- **AIM OF THE EXERCISE**
Reproduce every entry below exactly, minus the pictures.

- **EXERCISE INPUT**

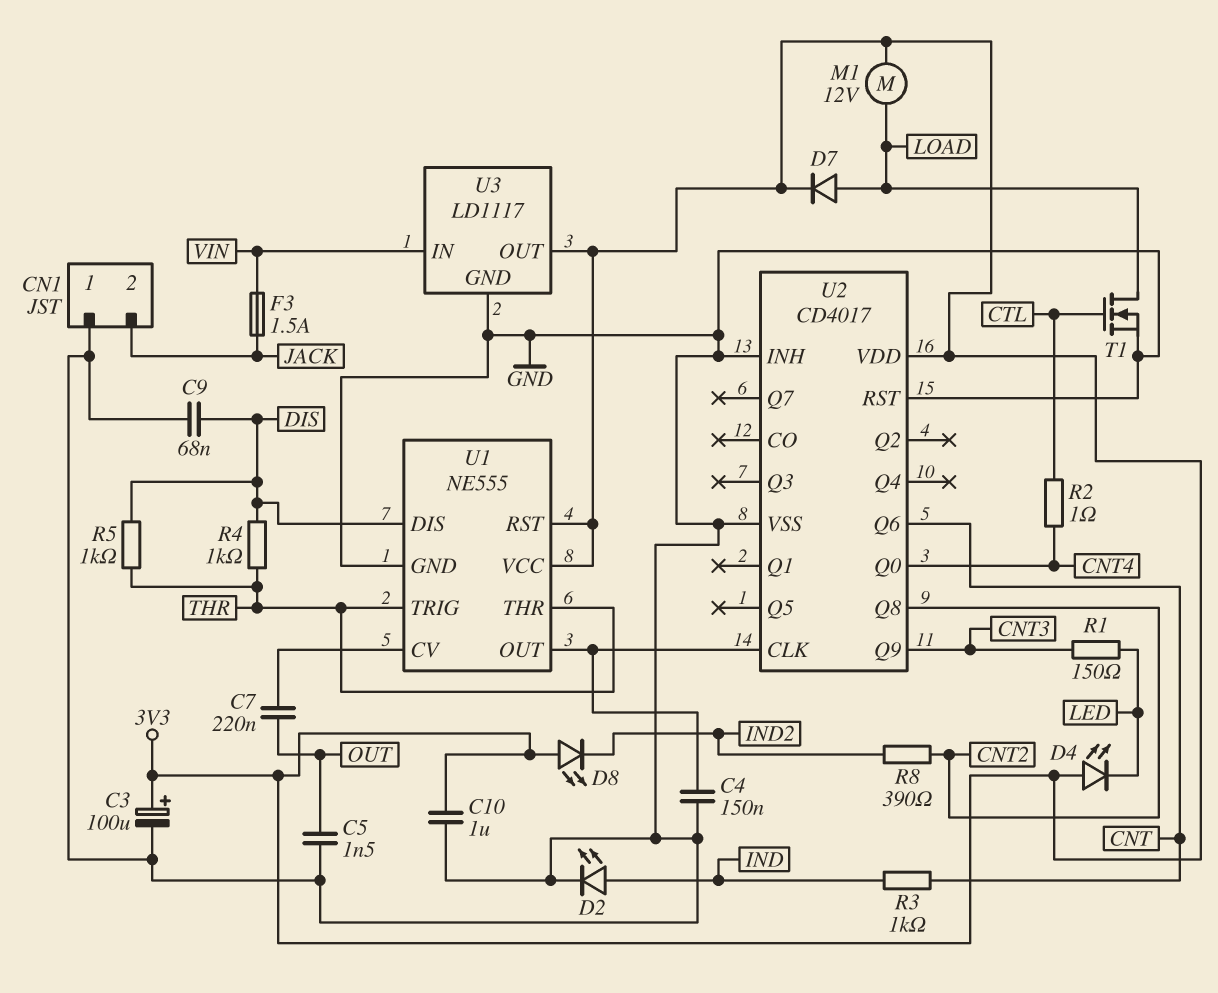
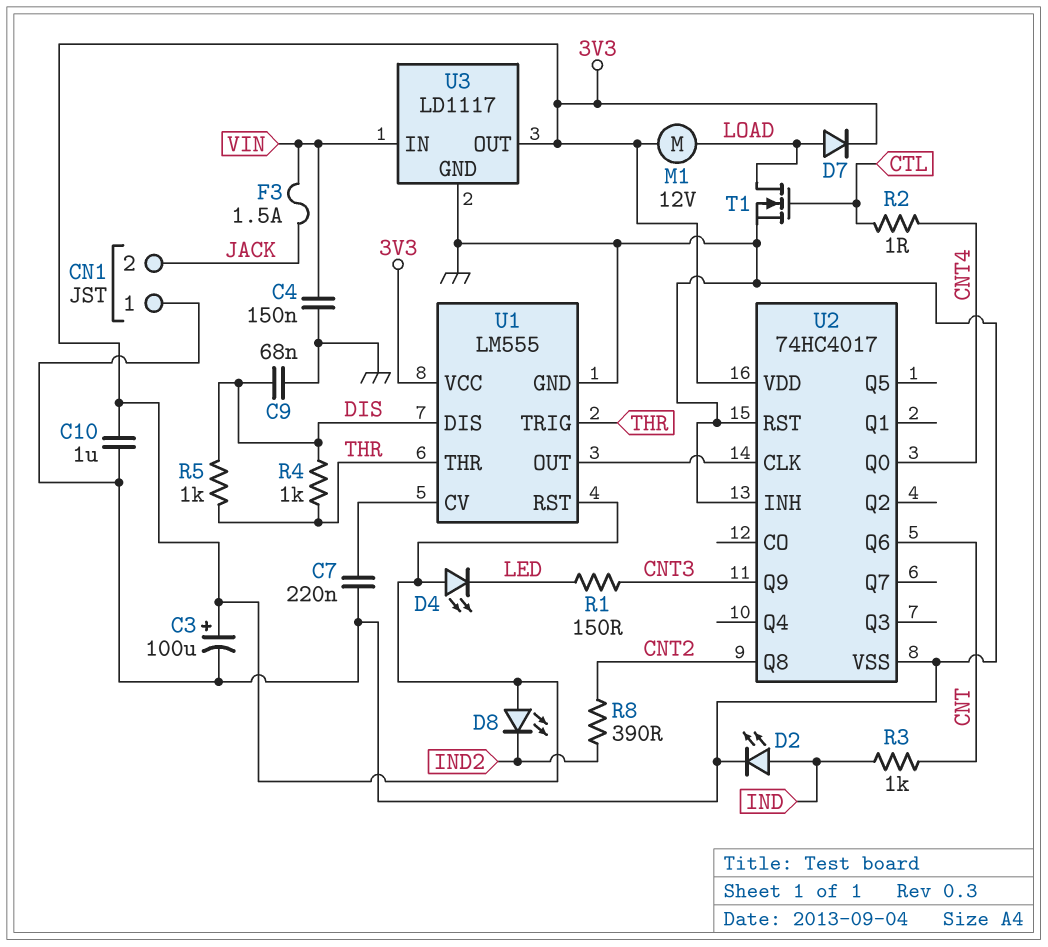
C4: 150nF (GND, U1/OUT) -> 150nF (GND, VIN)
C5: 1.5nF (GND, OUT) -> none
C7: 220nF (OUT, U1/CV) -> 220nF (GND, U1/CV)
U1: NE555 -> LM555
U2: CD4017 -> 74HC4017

- **SOLUTION BELOW**
C4: 150nF (GND, U1/OUT) -> 150nF (GND, VIN)
C5: 1.5nF (GND, OUT) -> none
C7: 220nF (OUT, U1/CV) -> 220nF (GND, U1/CV)
U1: NE555 -> LM555
U2: CD4017 -> 74HC4017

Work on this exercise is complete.